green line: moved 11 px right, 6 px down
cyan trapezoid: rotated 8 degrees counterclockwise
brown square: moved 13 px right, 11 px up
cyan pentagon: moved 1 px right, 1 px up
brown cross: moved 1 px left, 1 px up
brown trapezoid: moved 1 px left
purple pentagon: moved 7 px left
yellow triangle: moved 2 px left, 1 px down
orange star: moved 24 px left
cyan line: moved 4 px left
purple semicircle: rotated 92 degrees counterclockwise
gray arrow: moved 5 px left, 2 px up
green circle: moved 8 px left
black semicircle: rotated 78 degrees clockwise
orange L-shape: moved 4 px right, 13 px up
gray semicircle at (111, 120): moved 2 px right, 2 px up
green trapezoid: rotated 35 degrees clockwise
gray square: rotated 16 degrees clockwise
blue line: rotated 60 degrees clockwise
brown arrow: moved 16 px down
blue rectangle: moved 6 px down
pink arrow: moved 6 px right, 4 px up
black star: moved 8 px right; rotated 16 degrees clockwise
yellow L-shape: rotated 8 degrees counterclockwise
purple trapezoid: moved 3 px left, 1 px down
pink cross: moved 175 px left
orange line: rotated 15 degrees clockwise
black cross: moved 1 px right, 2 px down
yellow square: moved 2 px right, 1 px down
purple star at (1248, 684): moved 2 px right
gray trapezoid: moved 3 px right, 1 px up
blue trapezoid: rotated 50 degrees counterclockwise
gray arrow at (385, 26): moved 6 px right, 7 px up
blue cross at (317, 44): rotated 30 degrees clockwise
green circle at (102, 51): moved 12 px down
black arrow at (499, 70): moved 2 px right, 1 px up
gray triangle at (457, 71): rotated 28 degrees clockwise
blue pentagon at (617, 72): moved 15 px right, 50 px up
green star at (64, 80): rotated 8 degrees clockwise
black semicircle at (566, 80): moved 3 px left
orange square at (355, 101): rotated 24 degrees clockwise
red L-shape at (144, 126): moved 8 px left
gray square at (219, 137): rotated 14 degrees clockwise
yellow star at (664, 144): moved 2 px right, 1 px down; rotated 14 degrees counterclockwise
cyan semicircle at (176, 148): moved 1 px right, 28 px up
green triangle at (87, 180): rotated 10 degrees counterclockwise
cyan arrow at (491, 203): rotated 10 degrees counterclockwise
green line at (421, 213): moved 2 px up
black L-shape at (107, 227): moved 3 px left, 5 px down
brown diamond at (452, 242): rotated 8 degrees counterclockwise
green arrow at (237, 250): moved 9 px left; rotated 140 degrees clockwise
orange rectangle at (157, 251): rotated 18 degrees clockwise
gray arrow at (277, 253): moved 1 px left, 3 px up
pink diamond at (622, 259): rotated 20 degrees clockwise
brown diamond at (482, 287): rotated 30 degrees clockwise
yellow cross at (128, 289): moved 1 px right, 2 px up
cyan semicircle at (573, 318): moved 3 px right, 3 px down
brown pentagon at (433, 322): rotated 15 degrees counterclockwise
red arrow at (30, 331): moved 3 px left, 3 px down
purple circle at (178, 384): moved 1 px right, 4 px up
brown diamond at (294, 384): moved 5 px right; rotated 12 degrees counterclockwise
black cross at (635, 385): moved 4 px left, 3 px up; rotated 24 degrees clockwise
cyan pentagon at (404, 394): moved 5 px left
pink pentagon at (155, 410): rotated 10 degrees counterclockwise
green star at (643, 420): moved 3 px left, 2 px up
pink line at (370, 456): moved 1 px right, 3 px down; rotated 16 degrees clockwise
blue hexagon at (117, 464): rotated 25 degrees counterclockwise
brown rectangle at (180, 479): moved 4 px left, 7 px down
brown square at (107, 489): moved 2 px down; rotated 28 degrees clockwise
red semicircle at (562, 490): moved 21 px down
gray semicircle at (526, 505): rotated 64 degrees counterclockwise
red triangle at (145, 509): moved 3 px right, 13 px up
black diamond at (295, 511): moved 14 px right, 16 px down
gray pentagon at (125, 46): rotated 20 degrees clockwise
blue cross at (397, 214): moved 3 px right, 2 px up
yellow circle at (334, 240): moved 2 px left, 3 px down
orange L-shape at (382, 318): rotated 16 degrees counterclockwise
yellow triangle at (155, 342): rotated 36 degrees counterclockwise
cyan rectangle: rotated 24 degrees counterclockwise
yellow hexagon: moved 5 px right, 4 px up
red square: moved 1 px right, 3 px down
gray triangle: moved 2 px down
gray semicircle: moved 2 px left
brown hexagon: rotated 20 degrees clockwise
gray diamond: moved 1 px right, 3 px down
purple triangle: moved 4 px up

What you need to do: The records above are to be restated word for word, in full.

Solution:
green line: moved 11 px right, 6 px down
cyan trapezoid: rotated 8 degrees counterclockwise
brown square: moved 13 px right, 11 px up
cyan pentagon: moved 1 px right, 1 px up
brown cross: moved 1 px left, 1 px up
brown trapezoid: moved 1 px left
purple pentagon: moved 7 px left
yellow triangle: moved 2 px left, 1 px down
orange star: moved 24 px left
cyan line: moved 4 px left
purple semicircle: rotated 92 degrees counterclockwise
gray arrow: moved 5 px left, 2 px up
green circle: moved 8 px left
black semicircle: rotated 78 degrees clockwise
orange L-shape: moved 4 px right, 13 px up
gray semicircle at (111, 120): moved 2 px right, 2 px up
green trapezoid: rotated 35 degrees clockwise
gray square: rotated 16 degrees clockwise
blue line: rotated 60 degrees clockwise
brown arrow: moved 16 px down
blue rectangle: moved 6 px down
pink arrow: moved 6 px right, 4 px up
black star: moved 8 px right; rotated 16 degrees clockwise
yellow L-shape: rotated 8 degrees counterclockwise
purple trapezoid: moved 3 px left, 1 px down
pink cross: moved 175 px left
orange line: rotated 15 degrees clockwise
black cross: moved 1 px right, 2 px down
yellow square: moved 2 px right, 1 px down
purple star at (1248, 684): moved 2 px right
gray trapezoid: moved 3 px right, 1 px up
blue trapezoid: rotated 50 degrees counterclockwise
gray arrow at (385, 26): moved 6 px right, 7 px up
blue cross at (317, 44): rotated 30 degrees clockwise
green circle at (102, 51): moved 12 px down
black arrow at (499, 70): moved 2 px right, 1 px up
gray triangle at (457, 71): rotated 28 degrees clockwise
blue pentagon at (617, 72): moved 15 px right, 50 px up
green star at (64, 80): rotated 8 degrees clockwise
black semicircle at (566, 80): moved 3 px left
orange square at (355, 101): rotated 24 degrees clockwise
red L-shape at (144, 126): moved 8 px left
gray square at (219, 137): rotated 14 degrees clockwise
yellow star at (664, 144): moved 2 px right, 1 px down; rotated 14 degrees counterclockwise
cyan semicircle at (176, 148): moved 1 px right, 28 px up
green triangle at (87, 180): rotated 10 degrees counterclockwise
cyan arrow at (491, 203): rotated 10 degrees counterclockwise
green line at (421, 213): moved 2 px up
black L-shape at (107, 227): moved 3 px left, 5 px down
brown diamond at (452, 242): rotated 8 degrees counterclockwise
green arrow at (237, 250): moved 9 px left; rotated 140 degrees clockwise
orange rectangle at (157, 251): rotated 18 degrees clockwise
gray arrow at (277, 253): moved 1 px left, 3 px up
pink diamond at (622, 259): rotated 20 degrees clockwise
brown diamond at (482, 287): rotated 30 degrees clockwise
yellow cross at (128, 289): moved 1 px right, 2 px up
cyan semicircle at (573, 318): moved 3 px right, 3 px down
brown pentagon at (433, 322): rotated 15 degrees counterclockwise
red arrow at (30, 331): moved 3 px left, 3 px down
purple circle at (178, 384): moved 1 px right, 4 px up
brown diamond at (294, 384): moved 5 px right; rotated 12 degrees counterclockwise
black cross at (635, 385): moved 4 px left, 3 px up; rotated 24 degrees clockwise
cyan pentagon at (404, 394): moved 5 px left
pink pentagon at (155, 410): rotated 10 degrees counterclockwise
green star at (643, 420): moved 3 px left, 2 px up
pink line at (370, 456): moved 1 px right, 3 px down; rotated 16 degrees clockwise
blue hexagon at (117, 464): rotated 25 degrees counterclockwise
brown rectangle at (180, 479): moved 4 px left, 7 px down
brown square at (107, 489): moved 2 px down; rotated 28 degrees clockwise
red semicircle at (562, 490): moved 21 px down
gray semicircle at (526, 505): rotated 64 degrees counterclockwise
red triangle at (145, 509): moved 3 px right, 13 px up
black diamond at (295, 511): moved 14 px right, 16 px down
gray pentagon at (125, 46): rotated 20 degrees clockwise
blue cross at (397, 214): moved 3 px right, 2 px up
yellow circle at (334, 240): moved 2 px left, 3 px down
orange L-shape at (382, 318): rotated 16 degrees counterclockwise
yellow triangle at (155, 342): rotated 36 degrees counterclockwise
cyan rectangle: rotated 24 degrees counterclockwise
yellow hexagon: moved 5 px right, 4 px up
red square: moved 1 px right, 3 px down
gray triangle: moved 2 px down
gray semicircle: moved 2 px left
brown hexagon: rotated 20 degrees clockwise
gray diamond: moved 1 px right, 3 px down
purple triangle: moved 4 px up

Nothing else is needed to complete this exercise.